§ Exercise instructions: Return each line of the records that contains the string "Trumpet".
+ + + + +
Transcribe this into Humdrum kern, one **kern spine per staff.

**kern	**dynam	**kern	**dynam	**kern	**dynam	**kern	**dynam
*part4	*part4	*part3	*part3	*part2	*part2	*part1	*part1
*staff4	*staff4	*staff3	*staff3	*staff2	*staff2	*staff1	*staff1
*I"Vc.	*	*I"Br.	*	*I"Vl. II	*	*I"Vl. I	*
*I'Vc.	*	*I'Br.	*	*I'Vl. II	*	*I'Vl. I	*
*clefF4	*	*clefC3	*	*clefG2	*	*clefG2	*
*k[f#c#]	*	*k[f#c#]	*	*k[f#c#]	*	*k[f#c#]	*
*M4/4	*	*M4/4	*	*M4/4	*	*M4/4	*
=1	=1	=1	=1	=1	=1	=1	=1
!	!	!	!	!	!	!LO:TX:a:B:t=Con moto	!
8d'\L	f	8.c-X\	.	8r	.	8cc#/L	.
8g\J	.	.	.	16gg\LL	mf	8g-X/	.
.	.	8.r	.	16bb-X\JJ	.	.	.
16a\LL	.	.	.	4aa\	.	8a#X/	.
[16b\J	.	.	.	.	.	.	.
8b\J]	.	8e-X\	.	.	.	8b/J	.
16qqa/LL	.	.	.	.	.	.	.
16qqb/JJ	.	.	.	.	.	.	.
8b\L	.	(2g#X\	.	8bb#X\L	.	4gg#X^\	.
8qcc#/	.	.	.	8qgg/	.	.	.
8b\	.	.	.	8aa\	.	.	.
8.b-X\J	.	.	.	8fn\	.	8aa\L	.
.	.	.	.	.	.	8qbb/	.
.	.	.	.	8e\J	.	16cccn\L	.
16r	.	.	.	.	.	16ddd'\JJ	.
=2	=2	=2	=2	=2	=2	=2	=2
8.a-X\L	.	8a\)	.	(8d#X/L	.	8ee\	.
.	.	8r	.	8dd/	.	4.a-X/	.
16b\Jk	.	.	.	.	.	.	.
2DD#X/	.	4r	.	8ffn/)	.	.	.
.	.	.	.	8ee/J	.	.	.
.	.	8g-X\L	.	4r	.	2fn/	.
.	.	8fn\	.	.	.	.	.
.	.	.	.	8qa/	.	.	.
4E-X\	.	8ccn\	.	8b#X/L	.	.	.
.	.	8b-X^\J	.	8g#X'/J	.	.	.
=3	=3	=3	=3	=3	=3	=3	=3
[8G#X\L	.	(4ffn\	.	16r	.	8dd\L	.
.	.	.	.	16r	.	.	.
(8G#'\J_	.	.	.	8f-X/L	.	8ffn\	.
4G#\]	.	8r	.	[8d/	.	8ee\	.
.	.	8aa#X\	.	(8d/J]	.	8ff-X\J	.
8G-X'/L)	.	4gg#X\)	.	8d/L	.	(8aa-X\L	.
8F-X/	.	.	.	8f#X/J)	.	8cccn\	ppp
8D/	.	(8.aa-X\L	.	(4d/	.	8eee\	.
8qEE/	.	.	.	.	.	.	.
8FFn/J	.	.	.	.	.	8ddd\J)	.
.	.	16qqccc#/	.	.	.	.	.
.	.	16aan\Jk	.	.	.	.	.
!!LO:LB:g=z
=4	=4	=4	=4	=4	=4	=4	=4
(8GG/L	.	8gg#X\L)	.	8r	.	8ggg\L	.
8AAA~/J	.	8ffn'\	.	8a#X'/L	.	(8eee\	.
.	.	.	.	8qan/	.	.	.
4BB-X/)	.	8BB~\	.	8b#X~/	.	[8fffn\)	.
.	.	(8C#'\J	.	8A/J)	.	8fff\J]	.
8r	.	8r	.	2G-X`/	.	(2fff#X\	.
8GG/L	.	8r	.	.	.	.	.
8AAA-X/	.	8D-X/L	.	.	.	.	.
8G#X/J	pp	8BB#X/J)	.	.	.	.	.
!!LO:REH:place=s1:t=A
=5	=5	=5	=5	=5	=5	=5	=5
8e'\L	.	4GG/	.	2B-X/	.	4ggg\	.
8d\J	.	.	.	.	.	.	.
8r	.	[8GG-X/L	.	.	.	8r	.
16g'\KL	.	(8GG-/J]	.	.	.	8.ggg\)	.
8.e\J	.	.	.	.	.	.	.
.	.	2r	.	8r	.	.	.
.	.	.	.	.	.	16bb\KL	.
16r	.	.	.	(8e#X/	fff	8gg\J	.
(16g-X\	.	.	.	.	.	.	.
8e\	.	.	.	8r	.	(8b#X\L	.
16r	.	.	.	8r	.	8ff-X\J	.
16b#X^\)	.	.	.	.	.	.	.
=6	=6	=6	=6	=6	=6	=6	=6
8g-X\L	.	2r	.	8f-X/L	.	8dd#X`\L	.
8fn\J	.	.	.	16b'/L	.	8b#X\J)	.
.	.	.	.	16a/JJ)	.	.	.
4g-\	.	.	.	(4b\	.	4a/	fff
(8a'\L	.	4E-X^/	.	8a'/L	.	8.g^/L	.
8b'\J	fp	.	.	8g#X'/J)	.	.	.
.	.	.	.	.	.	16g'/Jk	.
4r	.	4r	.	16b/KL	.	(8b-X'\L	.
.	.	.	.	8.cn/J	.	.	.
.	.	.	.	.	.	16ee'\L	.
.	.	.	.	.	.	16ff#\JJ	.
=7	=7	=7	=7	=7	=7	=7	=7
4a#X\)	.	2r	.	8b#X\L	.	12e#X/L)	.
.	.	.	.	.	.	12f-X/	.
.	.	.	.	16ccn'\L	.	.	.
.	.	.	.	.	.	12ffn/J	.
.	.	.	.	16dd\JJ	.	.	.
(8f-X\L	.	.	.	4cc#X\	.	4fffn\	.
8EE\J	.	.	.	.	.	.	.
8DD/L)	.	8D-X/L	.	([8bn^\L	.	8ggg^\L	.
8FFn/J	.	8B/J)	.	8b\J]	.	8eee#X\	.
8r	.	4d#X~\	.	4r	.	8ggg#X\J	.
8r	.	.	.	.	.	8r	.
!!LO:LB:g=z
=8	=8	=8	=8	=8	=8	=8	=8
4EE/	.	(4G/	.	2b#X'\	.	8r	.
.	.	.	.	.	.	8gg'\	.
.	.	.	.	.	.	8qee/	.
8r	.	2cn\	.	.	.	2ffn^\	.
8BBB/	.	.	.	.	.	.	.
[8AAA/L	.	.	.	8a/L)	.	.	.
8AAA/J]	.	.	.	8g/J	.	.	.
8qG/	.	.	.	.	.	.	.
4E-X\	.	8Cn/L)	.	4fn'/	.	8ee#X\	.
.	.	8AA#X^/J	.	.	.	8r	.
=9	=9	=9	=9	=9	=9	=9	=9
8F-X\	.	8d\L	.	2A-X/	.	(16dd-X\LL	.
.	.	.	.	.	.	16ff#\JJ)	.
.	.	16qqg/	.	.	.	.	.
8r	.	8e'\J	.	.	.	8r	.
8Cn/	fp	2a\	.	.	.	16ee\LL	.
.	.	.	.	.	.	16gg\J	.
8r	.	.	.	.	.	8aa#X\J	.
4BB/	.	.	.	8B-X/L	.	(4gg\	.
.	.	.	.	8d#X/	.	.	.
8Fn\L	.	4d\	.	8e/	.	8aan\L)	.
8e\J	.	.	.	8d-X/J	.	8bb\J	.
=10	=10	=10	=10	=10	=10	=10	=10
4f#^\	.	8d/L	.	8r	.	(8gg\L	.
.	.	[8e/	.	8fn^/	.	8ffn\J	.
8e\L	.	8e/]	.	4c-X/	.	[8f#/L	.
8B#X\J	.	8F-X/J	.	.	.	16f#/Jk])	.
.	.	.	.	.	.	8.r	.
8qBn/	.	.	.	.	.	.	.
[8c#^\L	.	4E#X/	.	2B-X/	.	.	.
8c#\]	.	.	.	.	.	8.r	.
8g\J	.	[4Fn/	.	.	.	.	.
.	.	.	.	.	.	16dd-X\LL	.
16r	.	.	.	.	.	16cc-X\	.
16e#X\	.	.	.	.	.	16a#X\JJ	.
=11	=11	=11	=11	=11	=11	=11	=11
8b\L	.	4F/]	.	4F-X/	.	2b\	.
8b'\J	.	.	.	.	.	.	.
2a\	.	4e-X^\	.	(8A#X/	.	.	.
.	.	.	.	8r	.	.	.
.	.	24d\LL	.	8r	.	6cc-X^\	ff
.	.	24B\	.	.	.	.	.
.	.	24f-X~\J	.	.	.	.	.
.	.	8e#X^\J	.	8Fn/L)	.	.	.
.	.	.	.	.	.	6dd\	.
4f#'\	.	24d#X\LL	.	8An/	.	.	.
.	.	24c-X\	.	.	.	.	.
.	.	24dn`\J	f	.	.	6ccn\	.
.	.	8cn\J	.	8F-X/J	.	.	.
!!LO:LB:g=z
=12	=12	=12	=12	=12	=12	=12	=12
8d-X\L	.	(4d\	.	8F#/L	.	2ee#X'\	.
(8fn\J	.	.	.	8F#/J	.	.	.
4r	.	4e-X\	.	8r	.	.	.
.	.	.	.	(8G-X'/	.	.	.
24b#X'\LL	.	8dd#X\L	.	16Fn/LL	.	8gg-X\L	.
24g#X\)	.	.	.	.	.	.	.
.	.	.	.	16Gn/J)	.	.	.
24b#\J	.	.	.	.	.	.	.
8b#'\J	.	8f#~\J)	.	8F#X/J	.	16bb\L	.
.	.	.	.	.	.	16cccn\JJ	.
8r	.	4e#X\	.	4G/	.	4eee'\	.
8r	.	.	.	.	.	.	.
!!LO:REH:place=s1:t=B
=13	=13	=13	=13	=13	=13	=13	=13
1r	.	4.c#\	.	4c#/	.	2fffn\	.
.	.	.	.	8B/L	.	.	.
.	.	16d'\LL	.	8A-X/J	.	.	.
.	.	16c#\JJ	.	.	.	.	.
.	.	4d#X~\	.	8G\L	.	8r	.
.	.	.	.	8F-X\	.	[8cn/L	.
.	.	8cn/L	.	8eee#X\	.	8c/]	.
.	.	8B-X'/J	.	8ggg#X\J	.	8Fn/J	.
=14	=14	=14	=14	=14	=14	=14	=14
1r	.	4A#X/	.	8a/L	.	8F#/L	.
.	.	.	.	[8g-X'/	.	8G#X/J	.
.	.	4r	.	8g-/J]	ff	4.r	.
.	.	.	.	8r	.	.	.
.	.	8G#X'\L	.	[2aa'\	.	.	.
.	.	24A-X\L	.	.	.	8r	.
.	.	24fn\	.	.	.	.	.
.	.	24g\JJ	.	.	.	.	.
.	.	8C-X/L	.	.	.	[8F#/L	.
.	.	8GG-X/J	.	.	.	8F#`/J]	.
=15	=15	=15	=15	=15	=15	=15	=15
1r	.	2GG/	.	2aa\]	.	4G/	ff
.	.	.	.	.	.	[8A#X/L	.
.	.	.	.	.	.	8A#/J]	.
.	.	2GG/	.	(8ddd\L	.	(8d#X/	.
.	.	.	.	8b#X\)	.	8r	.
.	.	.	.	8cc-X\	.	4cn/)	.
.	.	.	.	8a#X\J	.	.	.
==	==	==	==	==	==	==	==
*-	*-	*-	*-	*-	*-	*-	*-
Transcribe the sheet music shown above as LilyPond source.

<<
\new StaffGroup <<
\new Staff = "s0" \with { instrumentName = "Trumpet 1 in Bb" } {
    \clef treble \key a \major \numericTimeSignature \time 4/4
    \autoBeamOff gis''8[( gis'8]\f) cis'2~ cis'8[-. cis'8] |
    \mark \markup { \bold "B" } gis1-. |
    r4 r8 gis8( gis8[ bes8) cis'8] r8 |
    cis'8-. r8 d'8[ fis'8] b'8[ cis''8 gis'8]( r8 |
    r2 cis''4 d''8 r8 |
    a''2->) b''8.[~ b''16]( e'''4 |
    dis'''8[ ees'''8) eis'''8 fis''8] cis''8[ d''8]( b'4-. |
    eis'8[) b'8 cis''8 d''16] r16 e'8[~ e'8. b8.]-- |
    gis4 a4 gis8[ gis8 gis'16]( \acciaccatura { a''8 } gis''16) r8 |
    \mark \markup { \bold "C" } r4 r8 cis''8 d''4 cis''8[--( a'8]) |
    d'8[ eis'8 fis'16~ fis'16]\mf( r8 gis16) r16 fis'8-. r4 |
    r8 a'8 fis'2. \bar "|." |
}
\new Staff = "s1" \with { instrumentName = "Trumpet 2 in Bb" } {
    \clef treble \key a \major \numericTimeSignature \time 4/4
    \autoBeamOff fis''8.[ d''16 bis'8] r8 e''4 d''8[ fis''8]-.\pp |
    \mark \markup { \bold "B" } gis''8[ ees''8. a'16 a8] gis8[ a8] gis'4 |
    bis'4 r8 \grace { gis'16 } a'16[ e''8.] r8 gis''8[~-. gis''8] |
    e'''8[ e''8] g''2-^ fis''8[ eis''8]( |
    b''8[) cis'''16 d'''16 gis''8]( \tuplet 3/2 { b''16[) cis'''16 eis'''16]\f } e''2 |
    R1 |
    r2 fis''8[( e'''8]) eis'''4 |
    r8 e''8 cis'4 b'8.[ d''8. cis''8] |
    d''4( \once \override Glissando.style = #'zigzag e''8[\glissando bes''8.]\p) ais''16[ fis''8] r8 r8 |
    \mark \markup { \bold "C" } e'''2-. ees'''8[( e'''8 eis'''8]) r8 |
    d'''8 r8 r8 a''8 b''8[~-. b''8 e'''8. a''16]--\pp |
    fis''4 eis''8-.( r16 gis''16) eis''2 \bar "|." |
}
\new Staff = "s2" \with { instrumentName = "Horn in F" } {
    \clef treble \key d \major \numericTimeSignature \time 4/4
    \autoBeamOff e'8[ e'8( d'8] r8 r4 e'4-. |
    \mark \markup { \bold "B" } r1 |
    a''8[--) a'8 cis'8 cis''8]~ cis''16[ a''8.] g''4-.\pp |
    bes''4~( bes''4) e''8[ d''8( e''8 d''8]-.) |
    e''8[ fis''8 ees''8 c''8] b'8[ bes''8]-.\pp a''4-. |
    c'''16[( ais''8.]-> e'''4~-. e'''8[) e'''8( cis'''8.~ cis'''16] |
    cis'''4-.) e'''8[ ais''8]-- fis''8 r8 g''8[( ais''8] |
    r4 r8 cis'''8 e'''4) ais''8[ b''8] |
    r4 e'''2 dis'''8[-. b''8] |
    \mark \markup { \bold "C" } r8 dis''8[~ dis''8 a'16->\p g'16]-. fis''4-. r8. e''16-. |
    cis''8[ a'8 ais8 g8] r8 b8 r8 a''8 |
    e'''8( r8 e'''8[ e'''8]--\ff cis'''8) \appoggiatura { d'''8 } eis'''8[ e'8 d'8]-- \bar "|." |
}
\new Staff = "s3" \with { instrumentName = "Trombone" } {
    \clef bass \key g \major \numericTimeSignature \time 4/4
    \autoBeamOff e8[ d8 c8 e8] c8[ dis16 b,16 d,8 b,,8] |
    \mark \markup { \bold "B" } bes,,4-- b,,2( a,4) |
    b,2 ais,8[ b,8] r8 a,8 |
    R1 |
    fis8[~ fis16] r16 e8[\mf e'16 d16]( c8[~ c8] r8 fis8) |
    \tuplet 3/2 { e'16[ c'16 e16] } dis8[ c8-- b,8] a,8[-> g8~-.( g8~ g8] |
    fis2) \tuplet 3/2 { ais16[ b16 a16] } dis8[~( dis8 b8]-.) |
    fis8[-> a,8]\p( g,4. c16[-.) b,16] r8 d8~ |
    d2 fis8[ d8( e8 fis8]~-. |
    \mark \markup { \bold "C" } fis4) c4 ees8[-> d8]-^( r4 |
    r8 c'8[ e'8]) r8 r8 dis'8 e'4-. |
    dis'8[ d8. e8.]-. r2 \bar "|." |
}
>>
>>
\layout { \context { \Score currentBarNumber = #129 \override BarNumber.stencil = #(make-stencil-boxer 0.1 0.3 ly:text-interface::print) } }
+ + + + +
§ Exercise result:
\new Staff = "s0" \with { instrumentName = "Trumpet 1 in Bb" } {
\new Staff = "s1" \with { instrumentName = "Trumpet 2 in Bb" } {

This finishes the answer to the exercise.